▸ Exercise brief
Could you print every line from the first one of the records below through the line containing "C202: 22pF (GND, VOL) -> 27pF (GND, VOL)", with both included and nothing else?

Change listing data
**********

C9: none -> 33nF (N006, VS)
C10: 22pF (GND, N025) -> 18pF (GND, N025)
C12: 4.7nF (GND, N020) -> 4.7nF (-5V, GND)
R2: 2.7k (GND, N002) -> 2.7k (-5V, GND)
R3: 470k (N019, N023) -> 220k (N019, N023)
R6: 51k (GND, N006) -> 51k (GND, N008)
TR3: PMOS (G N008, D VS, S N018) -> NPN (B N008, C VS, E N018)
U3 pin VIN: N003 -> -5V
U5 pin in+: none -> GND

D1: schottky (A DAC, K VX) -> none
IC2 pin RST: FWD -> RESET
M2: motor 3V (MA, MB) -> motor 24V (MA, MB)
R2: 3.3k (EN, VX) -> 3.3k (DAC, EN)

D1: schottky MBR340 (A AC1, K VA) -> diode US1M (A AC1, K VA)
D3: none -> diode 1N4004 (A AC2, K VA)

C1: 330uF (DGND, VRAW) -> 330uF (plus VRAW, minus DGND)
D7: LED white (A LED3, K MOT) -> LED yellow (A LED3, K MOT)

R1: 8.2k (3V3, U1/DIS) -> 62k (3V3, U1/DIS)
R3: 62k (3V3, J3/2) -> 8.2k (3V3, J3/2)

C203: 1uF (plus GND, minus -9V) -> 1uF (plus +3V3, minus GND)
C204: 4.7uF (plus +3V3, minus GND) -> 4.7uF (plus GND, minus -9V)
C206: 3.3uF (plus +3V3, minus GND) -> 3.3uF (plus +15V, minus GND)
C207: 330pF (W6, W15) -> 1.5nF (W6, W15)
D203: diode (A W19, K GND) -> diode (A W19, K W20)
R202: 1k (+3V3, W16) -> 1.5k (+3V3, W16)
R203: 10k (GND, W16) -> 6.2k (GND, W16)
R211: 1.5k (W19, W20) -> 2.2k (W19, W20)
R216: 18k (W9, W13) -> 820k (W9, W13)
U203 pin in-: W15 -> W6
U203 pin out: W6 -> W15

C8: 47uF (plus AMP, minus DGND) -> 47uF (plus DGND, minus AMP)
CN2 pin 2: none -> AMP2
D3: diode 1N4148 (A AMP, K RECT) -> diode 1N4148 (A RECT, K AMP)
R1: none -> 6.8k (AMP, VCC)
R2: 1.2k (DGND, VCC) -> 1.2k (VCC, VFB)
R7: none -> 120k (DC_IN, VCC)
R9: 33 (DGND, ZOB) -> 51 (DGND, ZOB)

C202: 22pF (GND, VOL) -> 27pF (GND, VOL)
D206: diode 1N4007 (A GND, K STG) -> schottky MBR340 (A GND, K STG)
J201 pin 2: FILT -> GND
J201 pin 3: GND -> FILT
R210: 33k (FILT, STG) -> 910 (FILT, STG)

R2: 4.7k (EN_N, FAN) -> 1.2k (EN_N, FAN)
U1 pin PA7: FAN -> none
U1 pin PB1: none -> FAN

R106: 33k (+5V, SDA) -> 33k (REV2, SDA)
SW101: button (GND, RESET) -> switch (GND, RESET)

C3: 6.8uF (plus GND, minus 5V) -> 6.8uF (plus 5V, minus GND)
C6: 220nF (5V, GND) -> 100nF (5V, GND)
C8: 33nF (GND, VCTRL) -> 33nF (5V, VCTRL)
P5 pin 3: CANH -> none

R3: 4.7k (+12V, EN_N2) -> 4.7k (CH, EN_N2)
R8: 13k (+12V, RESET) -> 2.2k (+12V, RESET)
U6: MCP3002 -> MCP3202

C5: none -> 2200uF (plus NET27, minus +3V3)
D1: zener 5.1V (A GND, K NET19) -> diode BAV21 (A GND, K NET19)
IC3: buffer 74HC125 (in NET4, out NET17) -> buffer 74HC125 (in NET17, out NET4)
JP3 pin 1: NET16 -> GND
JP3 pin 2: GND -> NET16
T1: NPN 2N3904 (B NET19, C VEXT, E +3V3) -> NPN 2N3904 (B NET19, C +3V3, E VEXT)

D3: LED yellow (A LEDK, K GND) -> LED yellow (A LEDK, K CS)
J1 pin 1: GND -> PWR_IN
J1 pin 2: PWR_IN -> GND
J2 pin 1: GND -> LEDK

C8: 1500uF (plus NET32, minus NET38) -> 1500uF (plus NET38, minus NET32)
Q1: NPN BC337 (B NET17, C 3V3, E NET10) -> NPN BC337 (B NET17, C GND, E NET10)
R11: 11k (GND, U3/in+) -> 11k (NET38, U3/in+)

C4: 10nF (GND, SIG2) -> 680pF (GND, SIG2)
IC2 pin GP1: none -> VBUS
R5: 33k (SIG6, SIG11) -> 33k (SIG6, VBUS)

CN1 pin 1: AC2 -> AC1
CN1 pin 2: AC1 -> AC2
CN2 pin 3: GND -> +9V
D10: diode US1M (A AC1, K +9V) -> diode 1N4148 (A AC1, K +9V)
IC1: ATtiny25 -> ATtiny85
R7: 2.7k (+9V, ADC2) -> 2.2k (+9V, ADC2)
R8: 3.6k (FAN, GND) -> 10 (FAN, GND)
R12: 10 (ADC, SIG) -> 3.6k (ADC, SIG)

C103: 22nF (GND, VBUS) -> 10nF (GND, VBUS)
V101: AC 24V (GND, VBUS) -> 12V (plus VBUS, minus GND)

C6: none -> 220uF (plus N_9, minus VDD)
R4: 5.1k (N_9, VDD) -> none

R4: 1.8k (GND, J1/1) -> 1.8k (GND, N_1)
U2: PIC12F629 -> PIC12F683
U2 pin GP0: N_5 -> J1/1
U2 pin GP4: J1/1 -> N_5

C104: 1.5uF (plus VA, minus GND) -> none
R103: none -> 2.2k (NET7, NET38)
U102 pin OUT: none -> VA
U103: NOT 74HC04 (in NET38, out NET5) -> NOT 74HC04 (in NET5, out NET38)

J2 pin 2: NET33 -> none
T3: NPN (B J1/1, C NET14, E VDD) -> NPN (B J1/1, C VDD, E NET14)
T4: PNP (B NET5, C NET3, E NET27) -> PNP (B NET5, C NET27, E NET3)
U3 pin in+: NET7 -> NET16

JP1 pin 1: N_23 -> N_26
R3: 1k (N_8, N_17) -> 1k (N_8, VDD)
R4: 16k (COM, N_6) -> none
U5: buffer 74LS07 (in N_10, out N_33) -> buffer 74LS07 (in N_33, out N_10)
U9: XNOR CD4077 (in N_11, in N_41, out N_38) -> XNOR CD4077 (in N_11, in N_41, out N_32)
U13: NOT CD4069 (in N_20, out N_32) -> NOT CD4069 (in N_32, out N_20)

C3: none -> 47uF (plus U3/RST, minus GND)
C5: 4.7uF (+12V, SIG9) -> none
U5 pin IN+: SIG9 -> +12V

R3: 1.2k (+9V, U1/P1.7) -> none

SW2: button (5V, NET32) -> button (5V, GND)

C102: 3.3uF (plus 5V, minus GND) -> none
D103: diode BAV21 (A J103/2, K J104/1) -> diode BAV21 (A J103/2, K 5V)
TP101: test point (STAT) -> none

**********

▸ Reply
C9: none -> 33nF (N006, VS)
C10: 22pF (GND, N025) -> 18pF (GND, N025)
C12: 4.7nF (GND, N020) -> 4.7nF (-5V, GND)
R2: 2.7k (GND, N002) -> 2.7k (-5V, GND)
R3: 470k (N019, N023) -> 220k (N019, N023)
R6: 51k (GND, N006) -> 51k (GND, N008)
TR3: PMOS (G N008, D VS, S N018) -> NPN (B N008, C VS, E N018)
U3 pin VIN: N003 -> -5V
U5 pin in+: none -> GND

D1: schottky (A DAC, K VX) -> none
IC2 pin RST: FWD -> RESET
M2: motor 3V (MA, MB) -> motor 24V (MA, MB)
R2: 3.3k (EN, VX) -> 3.3k (DAC, EN)

D1: schottky MBR340 (A AC1, K VA) -> diode US1M (A AC1, K VA)
D3: none -> diode 1N4004 (A AC2, K VA)

C1: 330uF (DGND, VRAW) -> 330uF (plus VRAW, minus DGND)
D7: LED white (A LED3, K MOT) -> LED yellow (A LED3, K MOT)

R1: 8.2k (3V3, U1/DIS) -> 62k (3V3, U1/DIS)
R3: 62k (3V3, J3/2) -> 8.2k (3V3, J3/2)

C203: 1uF (plus GND, minus -9V) -> 1uF (plus +3V3, minus GND)
C204: 4.7uF (plus +3V3, minus GND) -> 4.7uF (plus GND, minus -9V)
C206: 3.3uF (plus +3V3, minus GND) -> 3.3uF (plus +15V, minus GND)
C207: 330pF (W6, W15) -> 1.5nF (W6, W15)
D203: diode (A W19, K GND) -> diode (A W19, K W20)
R202: 1k (+3V3, W16) -> 1.5k (+3V3, W16)
R203: 10k (GND, W16) -> 6.2k (GND, W16)
R211: 1.5k (W19, W20) -> 2.2k (W19, W20)
R216: 18k (W9, W13) -> 820k (W9, W13)
U203 pin in-: W15 -> W6
U203 pin out: W6 -> W15

C8: 47uF (plus AMP, minus DGND) -> 47uF (plus DGND, minus AMP)
CN2 pin 2: none -> AMP2
D3: diode 1N4148 (A AMP, K RECT) -> diode 1N4148 (A RECT, K AMP)
R1: none -> 6.8k (AMP, VCC)
R2: 1.2k (DGND, VCC) -> 1.2k (VCC, VFB)
R7: none -> 120k (DC_IN, VCC)
R9: 33 (DGND, ZOB) -> 51 (DGND, ZOB)

C202: 22pF (GND, VOL) -> 27pF (GND, VOL)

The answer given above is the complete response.